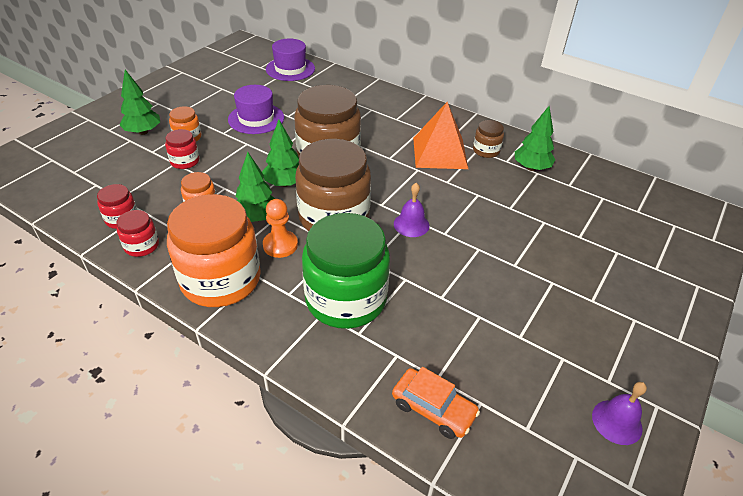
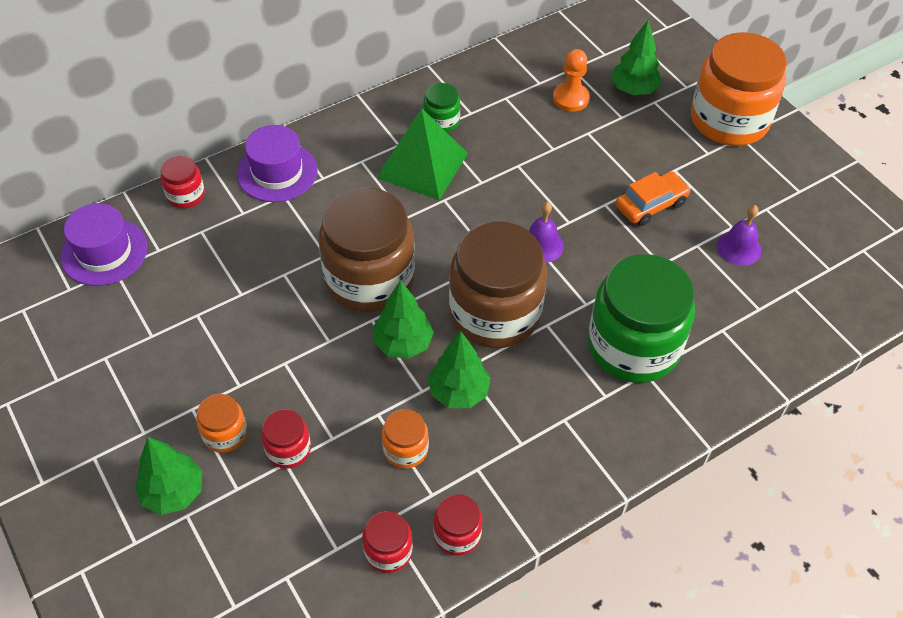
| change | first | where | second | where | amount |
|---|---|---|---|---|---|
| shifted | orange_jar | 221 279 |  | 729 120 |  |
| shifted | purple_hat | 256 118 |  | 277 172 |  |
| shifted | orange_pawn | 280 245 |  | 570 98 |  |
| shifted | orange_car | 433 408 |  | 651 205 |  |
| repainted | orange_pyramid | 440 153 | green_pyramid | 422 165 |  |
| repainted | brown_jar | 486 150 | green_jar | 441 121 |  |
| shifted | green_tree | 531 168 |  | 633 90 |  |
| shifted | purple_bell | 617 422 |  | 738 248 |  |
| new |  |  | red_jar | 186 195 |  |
----------------------------------------
> Prompt:
All of the entries above should be copied exactly, with the images left out.

> Response area:
| change | first | where | second | where | amount |
|---|---|---|---|---|---|
| shifted | orange_jar | 221 279 |  | 729 120 |  |
| shifted | purple_hat | 256 118 |  | 277 172 |  |
| shifted | orange_pawn | 280 245 |  | 570 98 |  |
| shifted | orange_car | 433 408 |  | 651 205 |  |
| repainted | orange_pyramid | 440 153 | green_pyramid | 422 165 |  |
| repainted | brown_jar | 486 150 | green_jar | 441 121 |  |
| shifted | green_tree | 531 168 |  | 633 90 |  |
| shifted | purple_bell | 617 422 |  | 738 248 |  |
| new |  |  | red_jar | 186 195 |  |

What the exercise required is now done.